━━━ Data listing ━━━

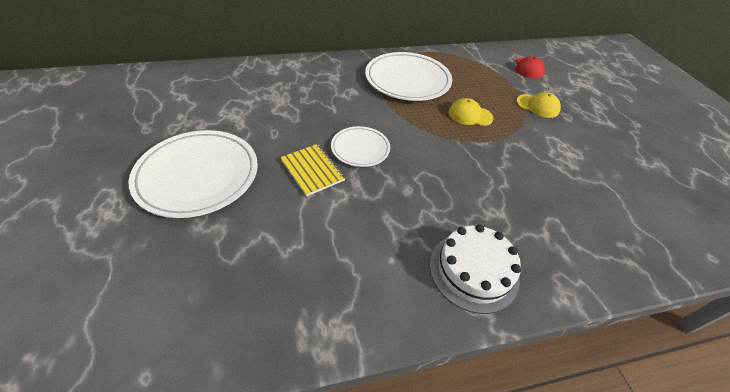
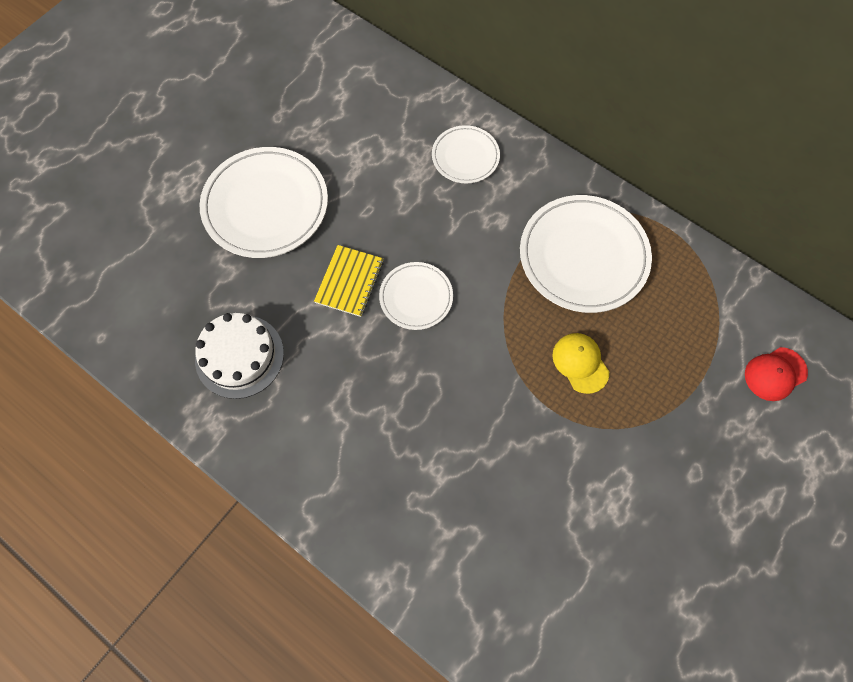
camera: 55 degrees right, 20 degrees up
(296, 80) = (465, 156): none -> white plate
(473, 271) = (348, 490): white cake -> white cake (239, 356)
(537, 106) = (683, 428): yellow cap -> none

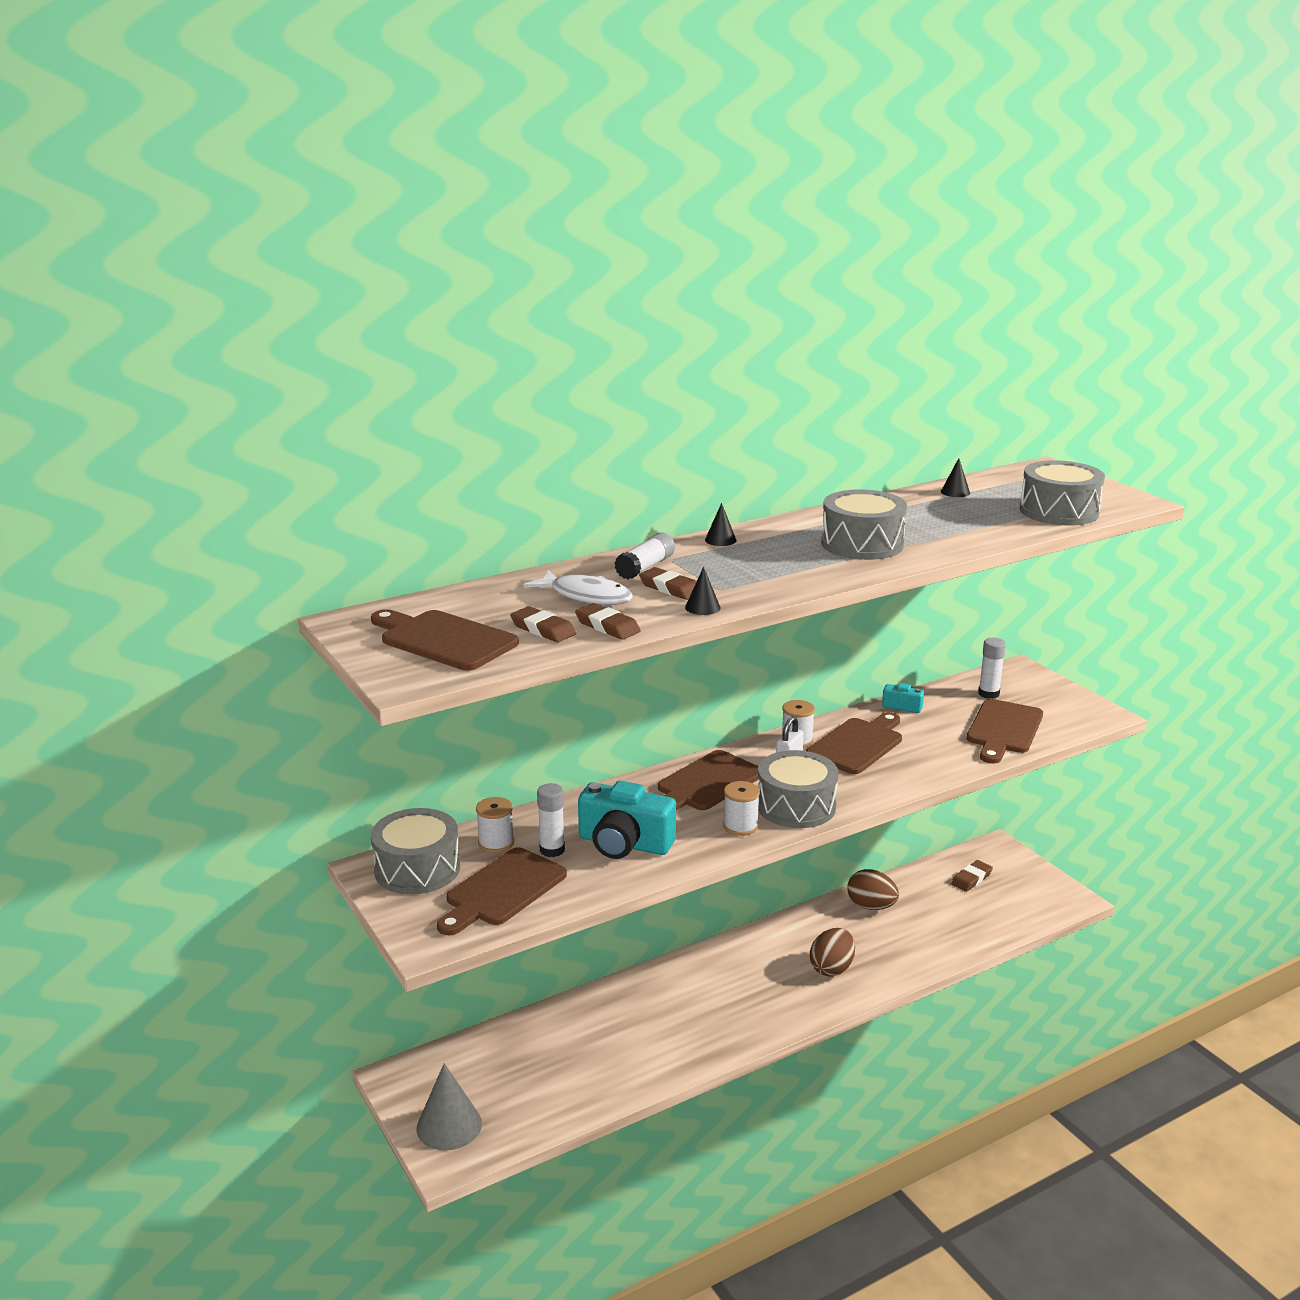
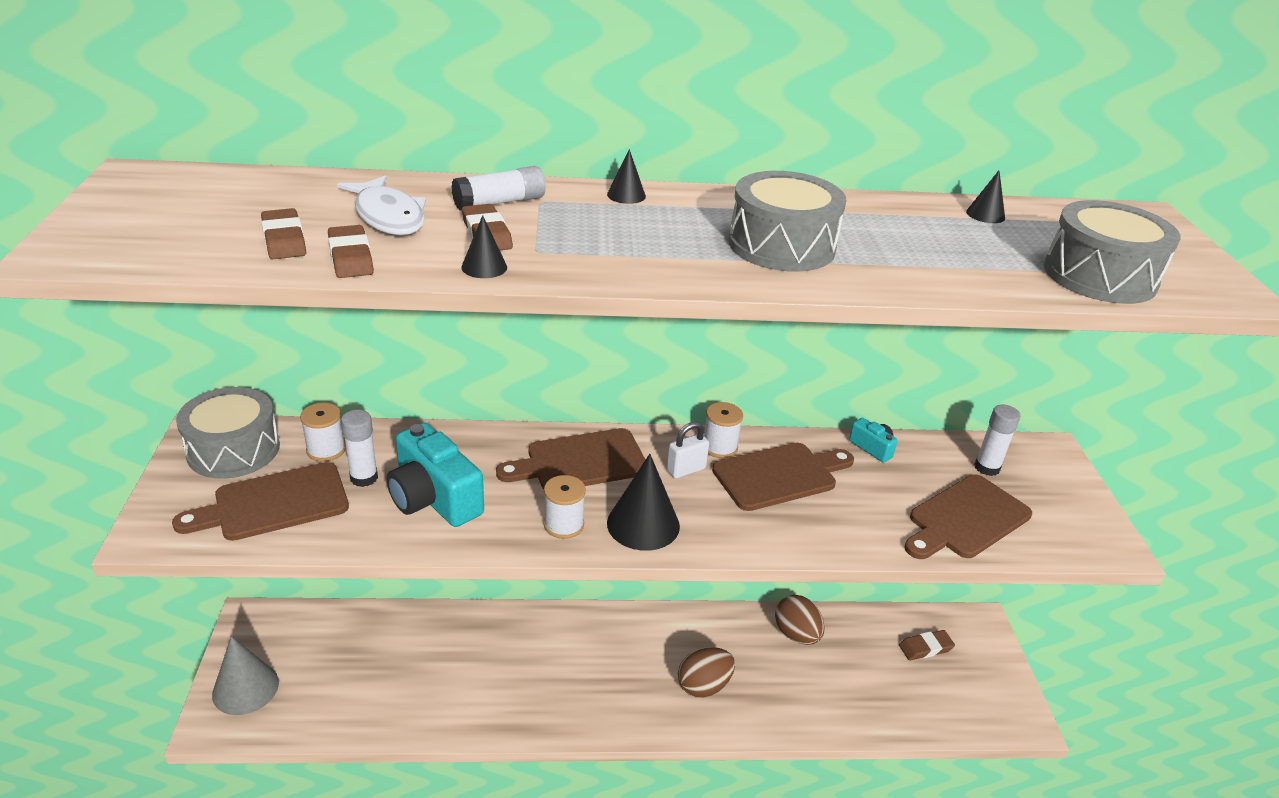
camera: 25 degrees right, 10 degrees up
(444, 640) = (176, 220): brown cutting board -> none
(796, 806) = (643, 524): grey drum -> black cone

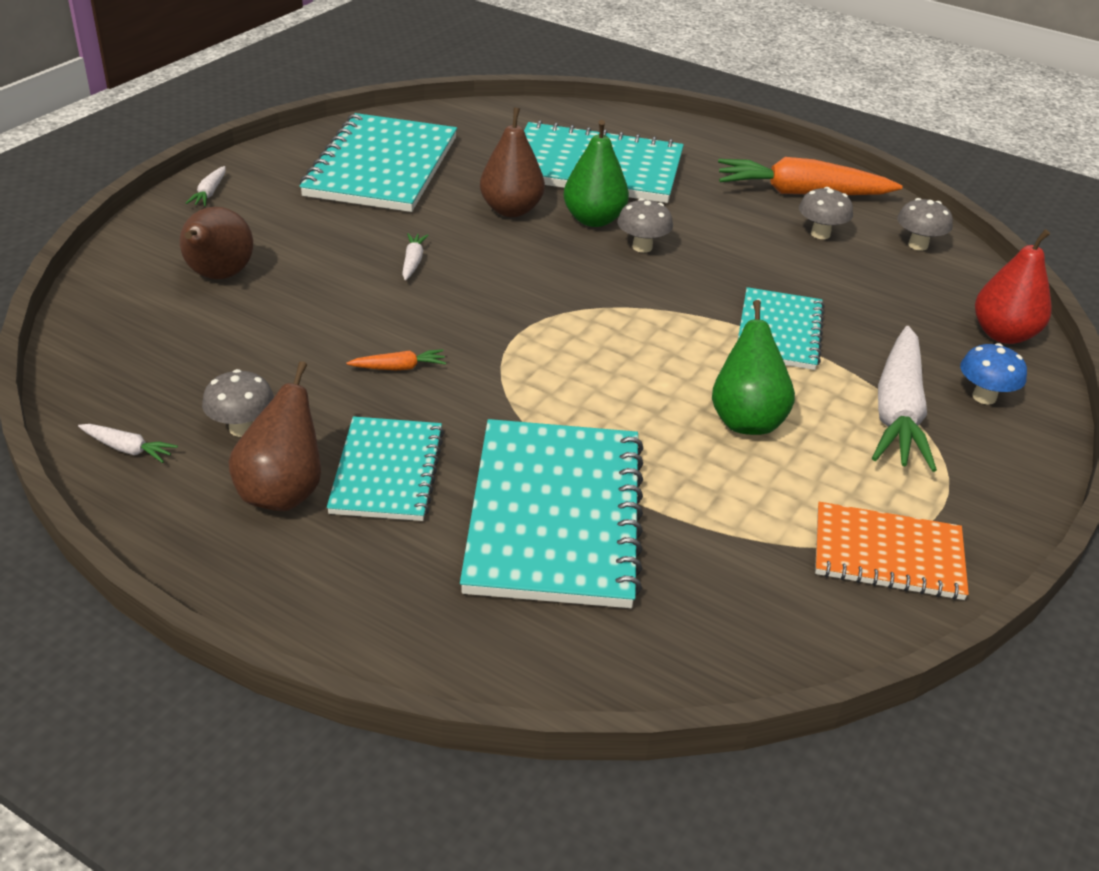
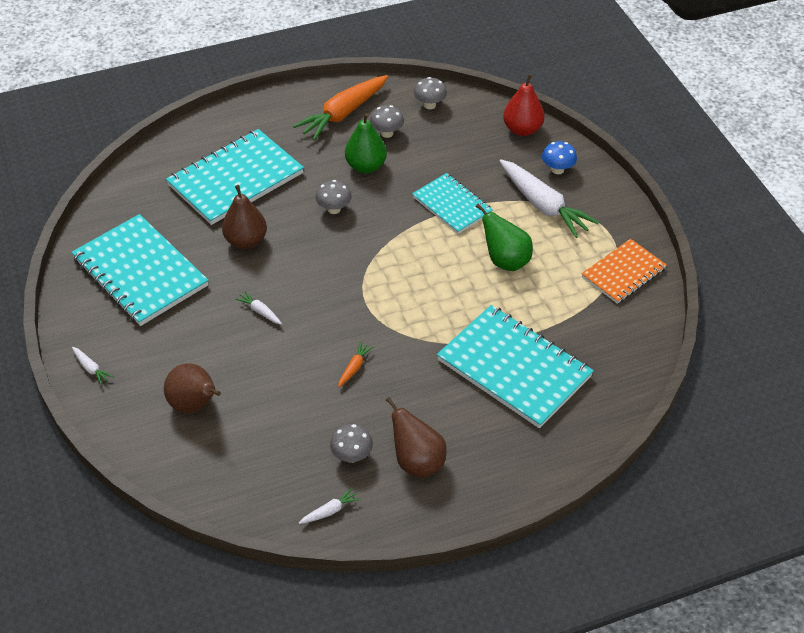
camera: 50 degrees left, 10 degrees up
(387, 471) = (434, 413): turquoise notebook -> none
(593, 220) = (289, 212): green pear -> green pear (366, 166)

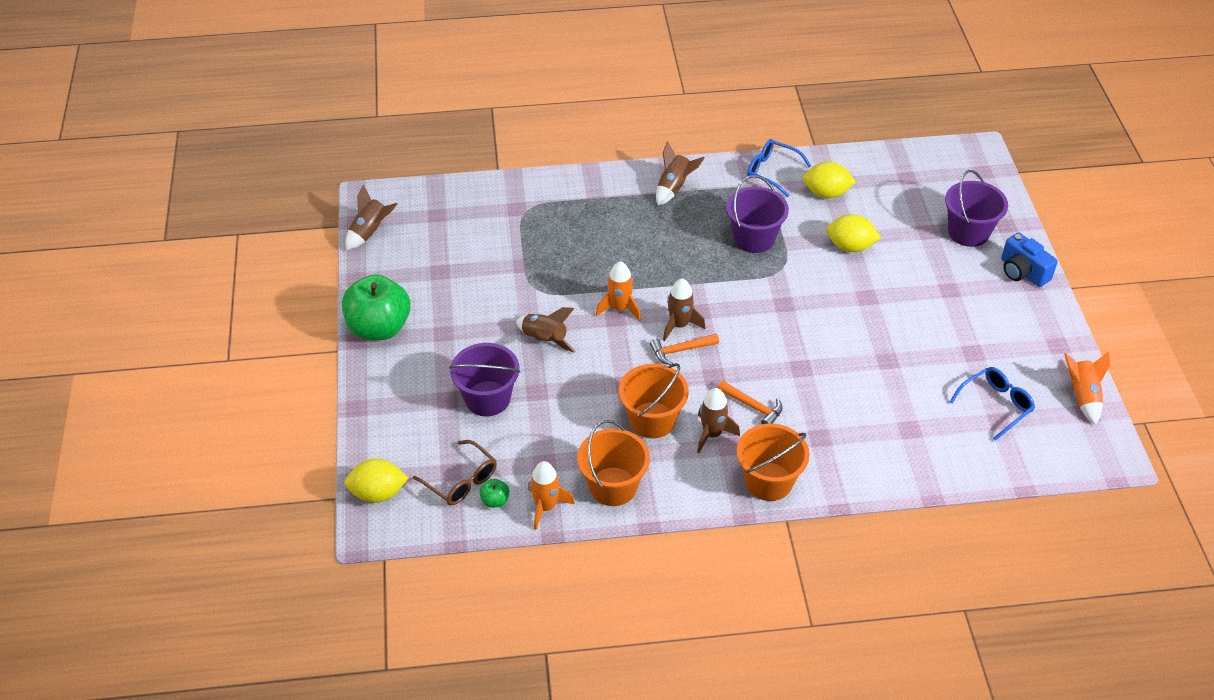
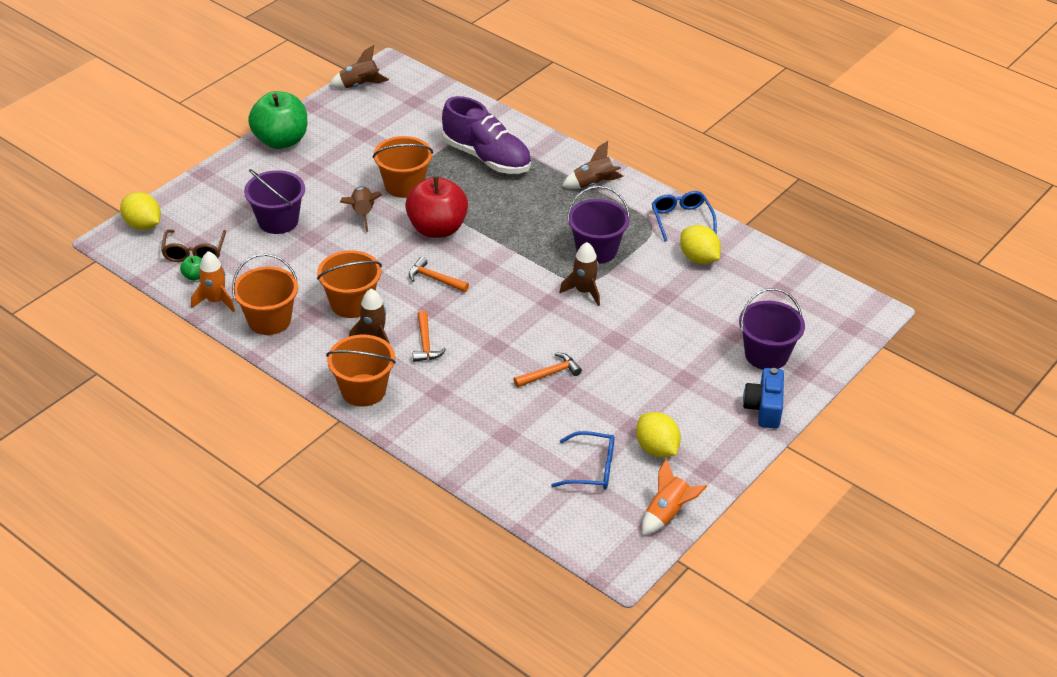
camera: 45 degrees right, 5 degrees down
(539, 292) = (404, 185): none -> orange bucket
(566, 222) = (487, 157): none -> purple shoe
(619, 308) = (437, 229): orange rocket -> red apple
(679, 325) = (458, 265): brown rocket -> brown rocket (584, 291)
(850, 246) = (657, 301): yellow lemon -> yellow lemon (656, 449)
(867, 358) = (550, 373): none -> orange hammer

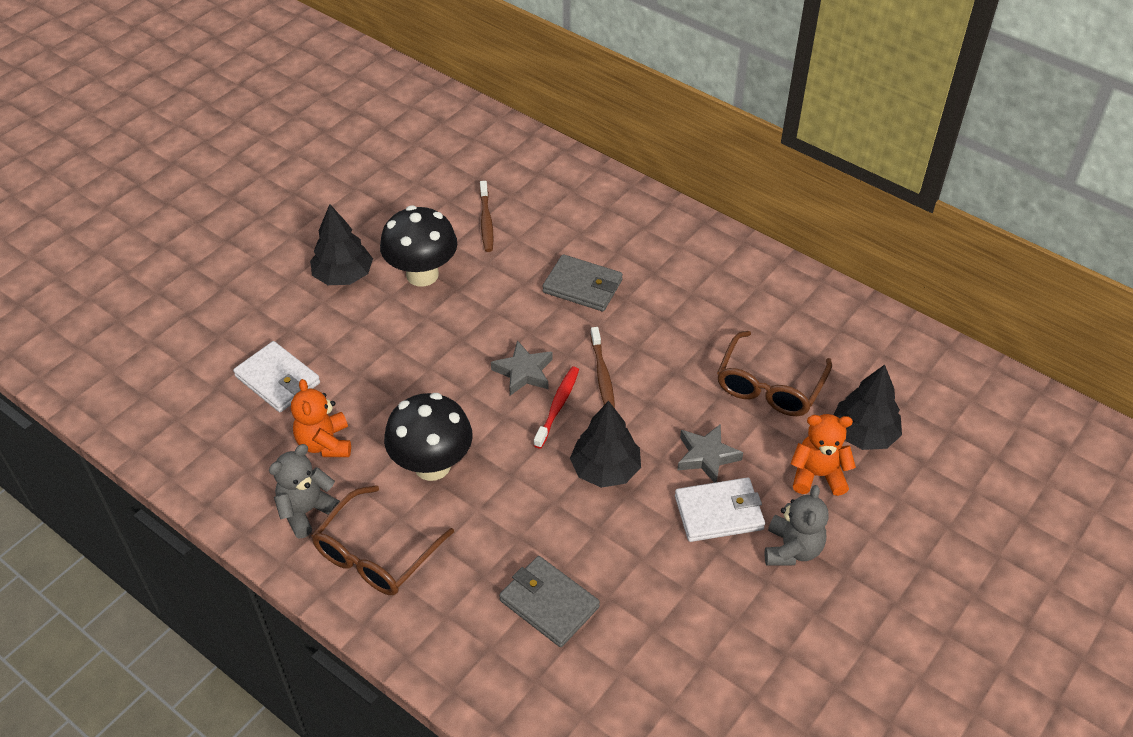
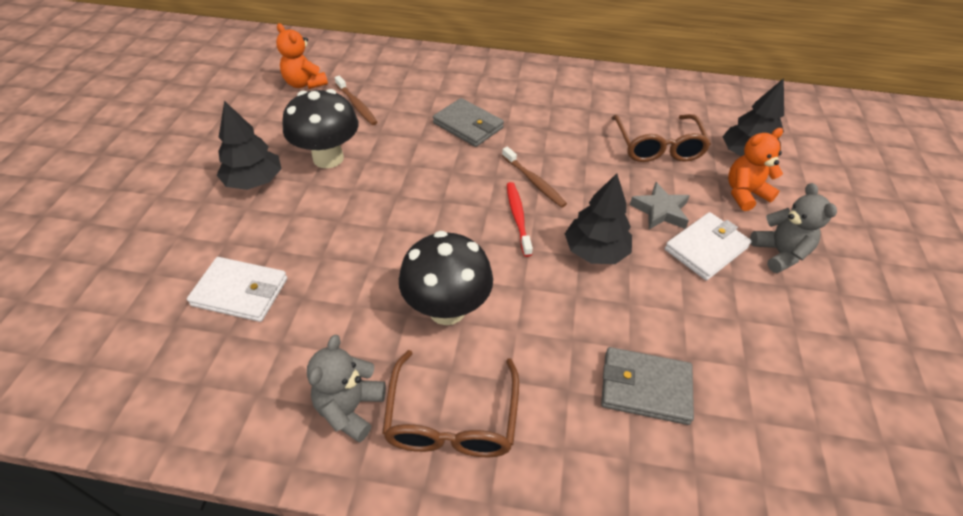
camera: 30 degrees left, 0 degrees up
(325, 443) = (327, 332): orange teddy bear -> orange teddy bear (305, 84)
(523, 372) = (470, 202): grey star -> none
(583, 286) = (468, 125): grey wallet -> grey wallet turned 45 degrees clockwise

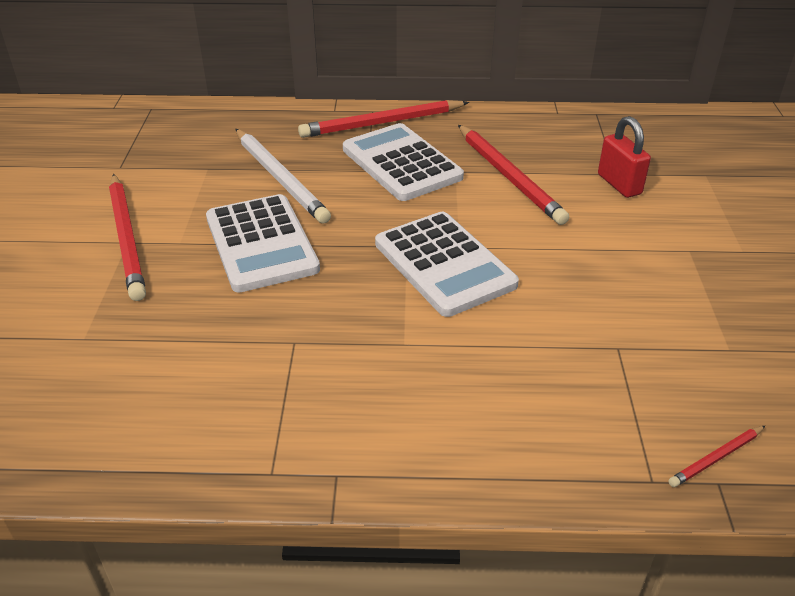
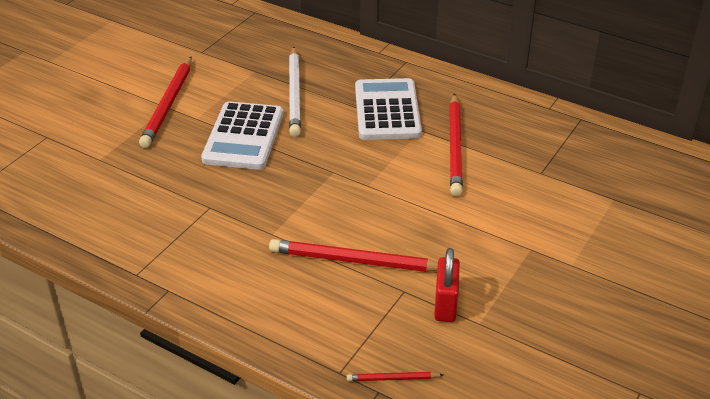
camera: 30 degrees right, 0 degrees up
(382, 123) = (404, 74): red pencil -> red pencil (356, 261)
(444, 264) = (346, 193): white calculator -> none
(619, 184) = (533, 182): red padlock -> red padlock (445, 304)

━━━

_Work instructions_
What you write must match, line for line, the lines from the one with "(619, 308) = (437, 229): orange" through the last line of the data above, minus the pictures.

_Output for this exercise_
(619, 308) = (437, 229): orange rocket -> red apple
(679, 325) = (458, 265): brown rocket -> brown rocket (584, 291)
(850, 246) = (657, 301): yellow lemon -> yellow lemon (656, 449)
(867, 358) = (550, 373): none -> orange hammer

camera: 30 degrees left, 0 degrees up
(325, 443) = (327, 332): orange teddy bear -> orange teddy bear (305, 84)
(523, 372) = (470, 202): grey star -> none
(583, 286) = (468, 125): grey wallet -> grey wallet turned 45 degrees clockwise

camera: 30 degrees right, 0 degrees up
(382, 123) = (404, 74): red pencil -> red pencil (356, 261)
(444, 264) = (346, 193): white calculator -> none
(619, 184) = (533, 182): red padlock -> red padlock (445, 304)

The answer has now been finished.